*What is expected:*
The answer must consist of every line from the entries that holds the word "diode".

*Information provided:*
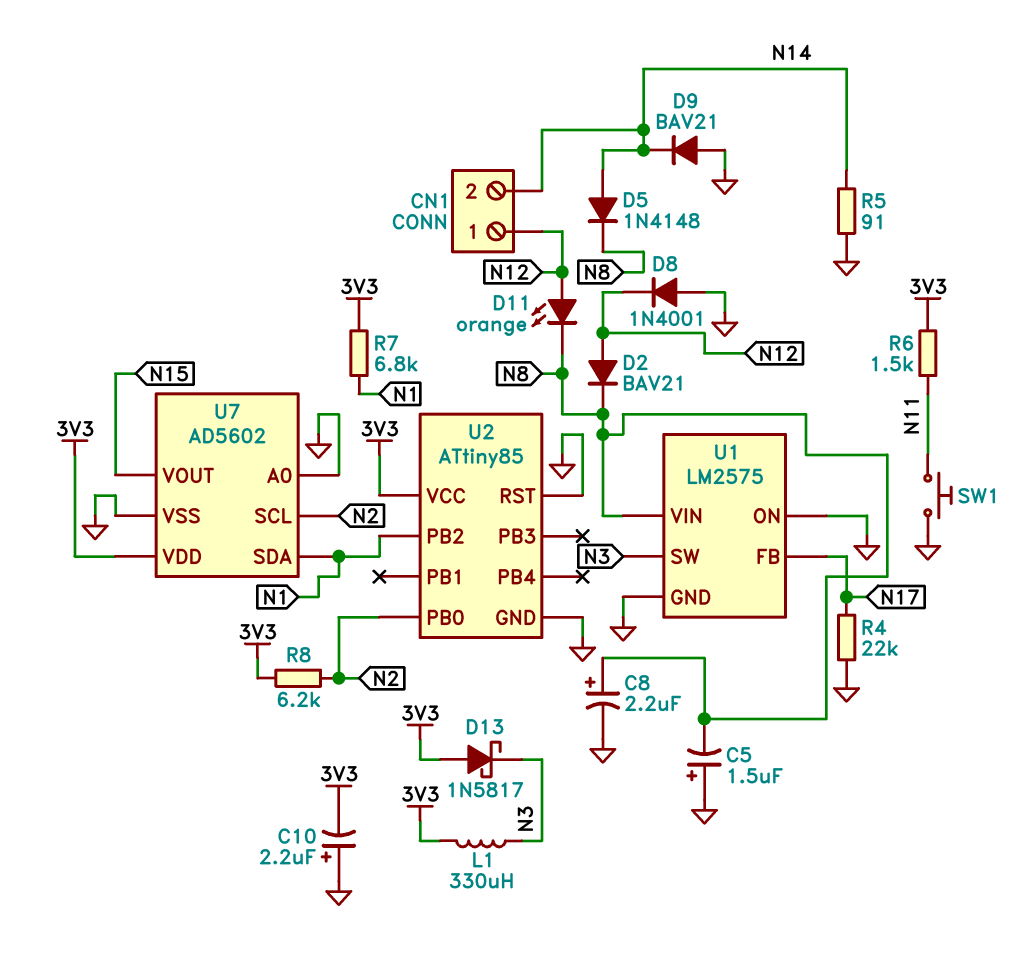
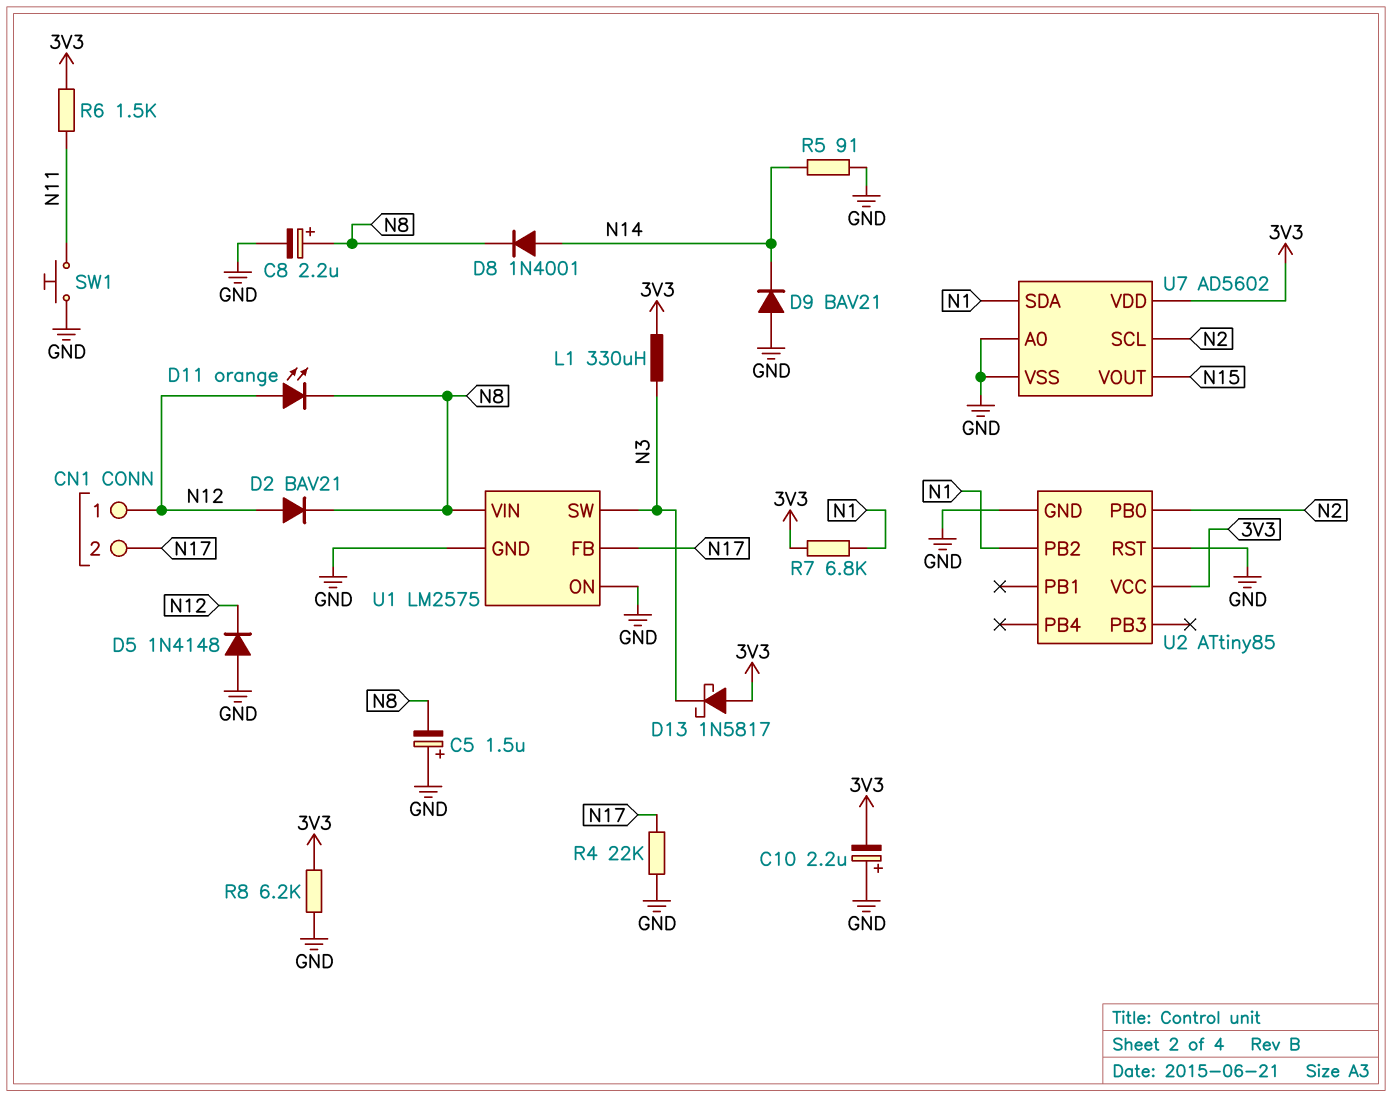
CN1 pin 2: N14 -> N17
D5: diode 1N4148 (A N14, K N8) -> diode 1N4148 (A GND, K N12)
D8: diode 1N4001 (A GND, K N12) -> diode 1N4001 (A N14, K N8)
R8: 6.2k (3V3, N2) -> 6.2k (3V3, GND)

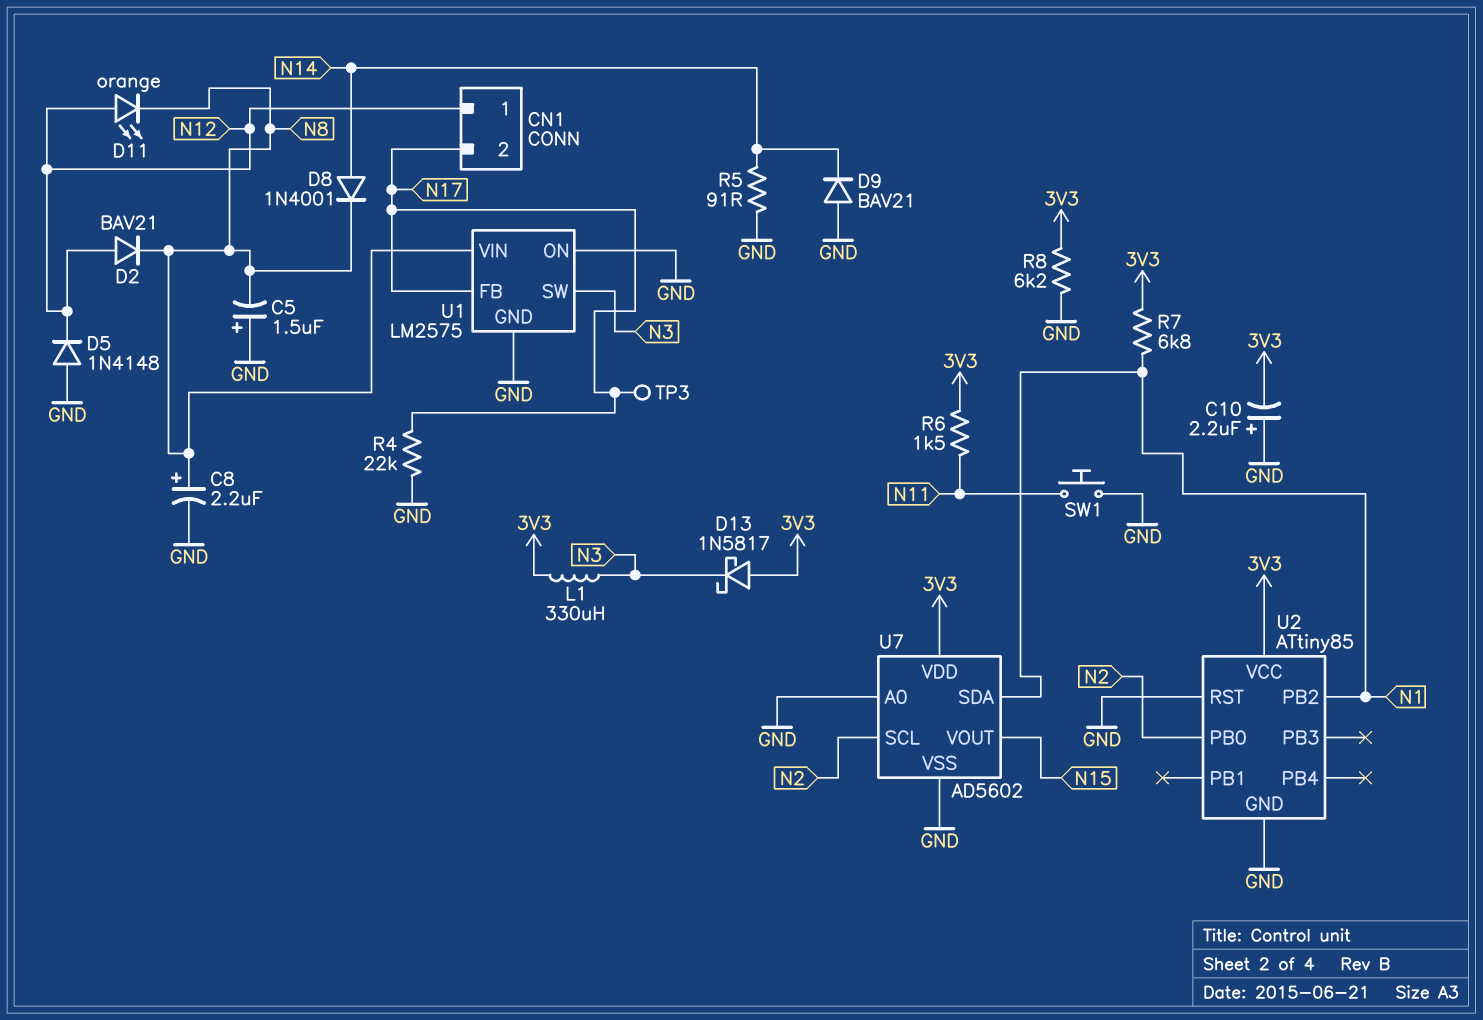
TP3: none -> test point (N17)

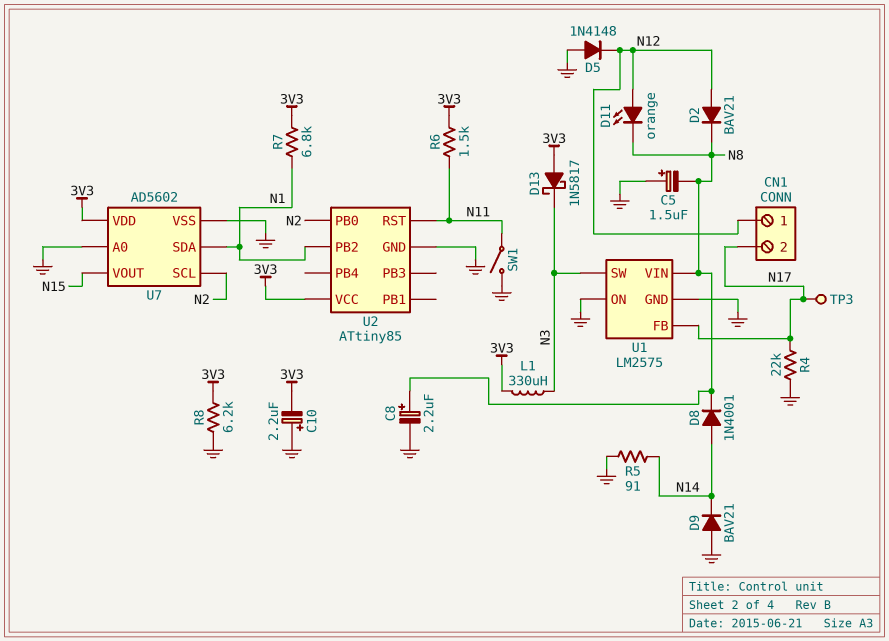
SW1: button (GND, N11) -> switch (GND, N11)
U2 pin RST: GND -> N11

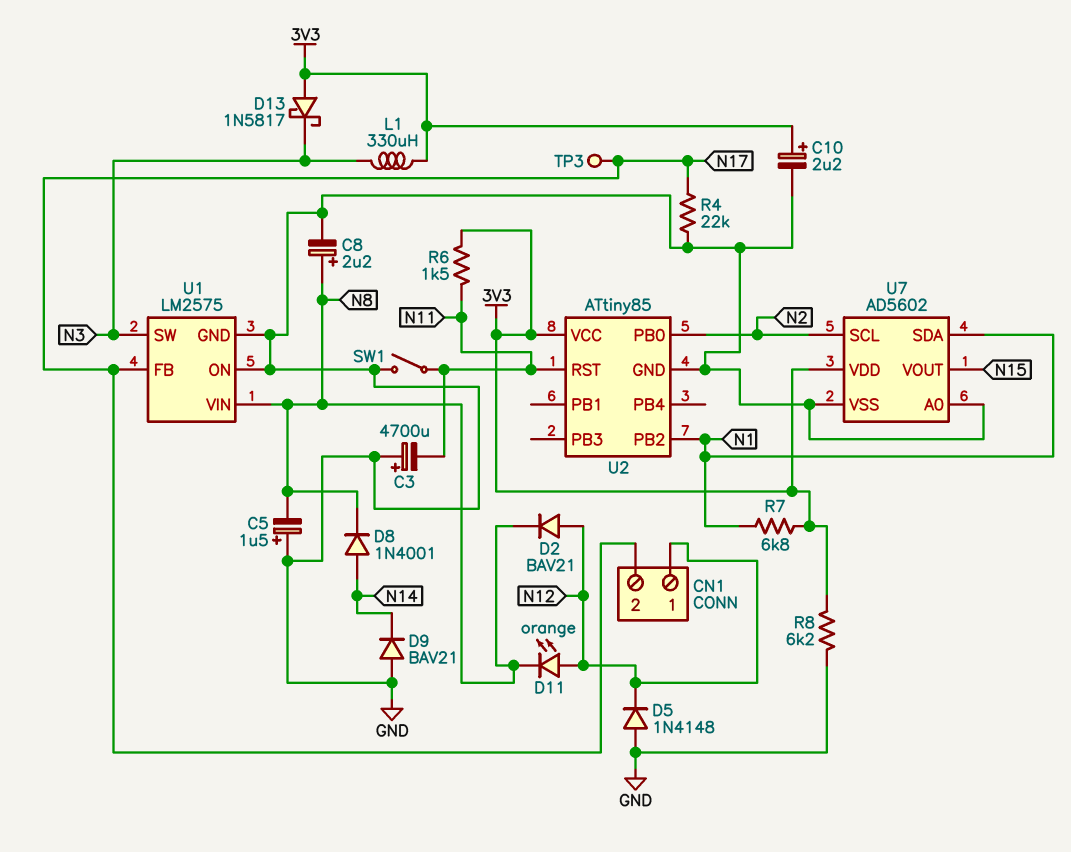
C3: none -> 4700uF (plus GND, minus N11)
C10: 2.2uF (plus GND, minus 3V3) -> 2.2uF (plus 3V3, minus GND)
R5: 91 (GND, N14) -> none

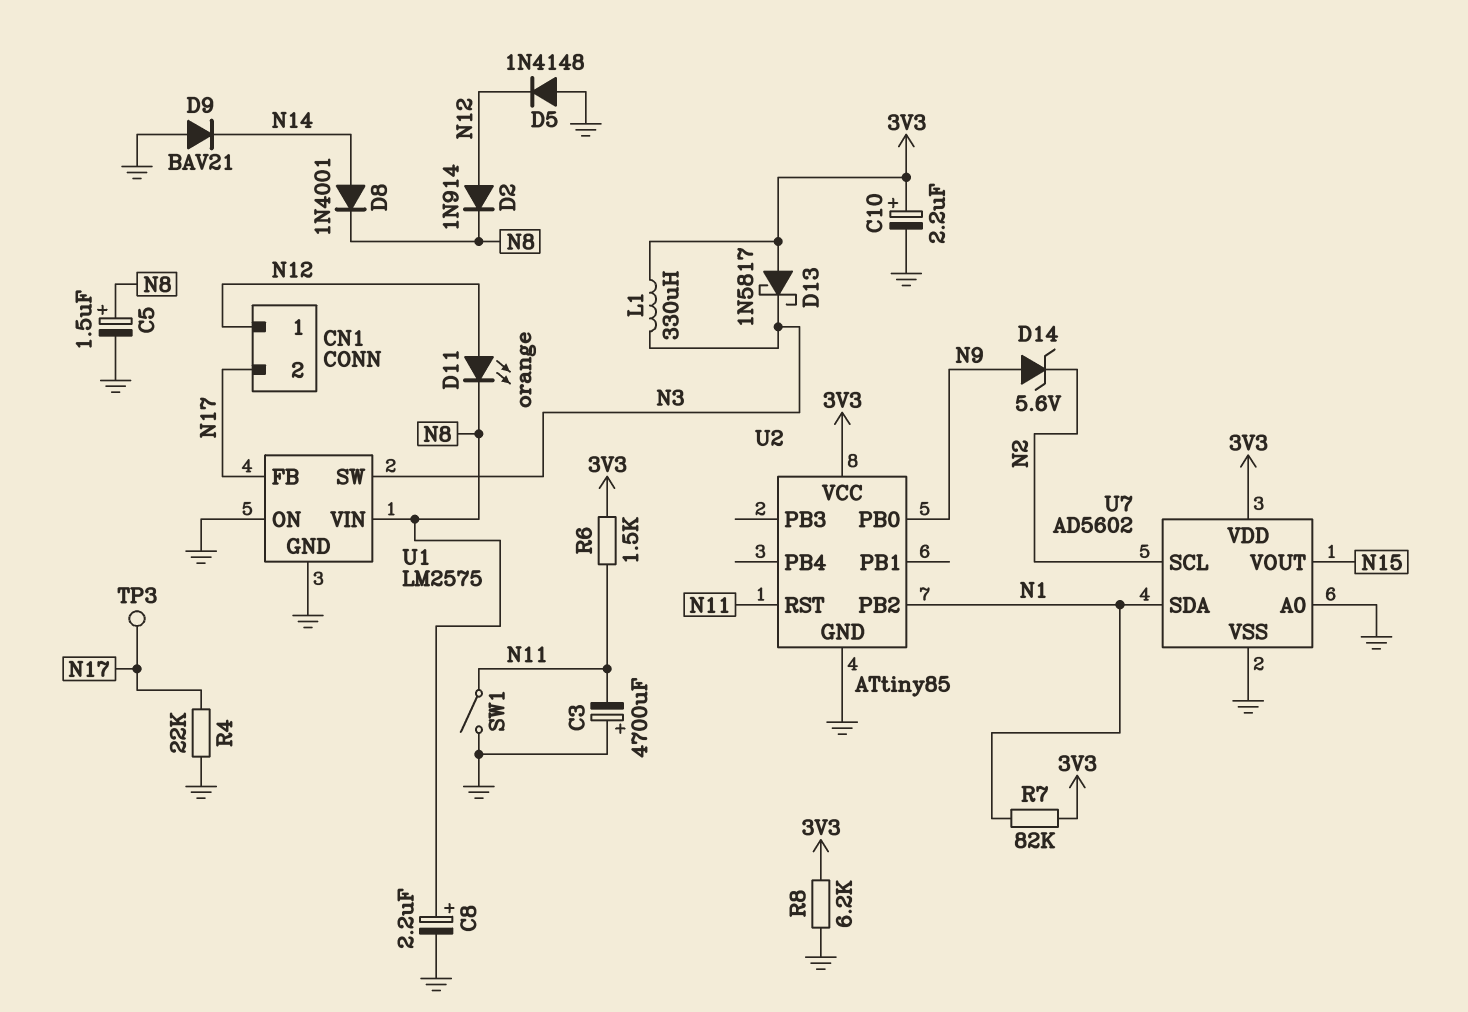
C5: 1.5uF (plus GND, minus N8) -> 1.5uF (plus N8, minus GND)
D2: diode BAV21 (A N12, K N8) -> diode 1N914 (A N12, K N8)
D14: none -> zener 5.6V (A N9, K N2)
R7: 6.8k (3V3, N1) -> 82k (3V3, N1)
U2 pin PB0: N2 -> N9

*Answer to this problem:*
D5: diode 1N4148 (A N14, K N8) -> diode 1N4148 (A GND, K N12)
D8: diode 1N4001 (A GND, K N12) -> diode 1N4001 (A N14, K N8)
D2: diode BAV21 (A N12, K N8) -> diode 1N914 (A N12, K N8)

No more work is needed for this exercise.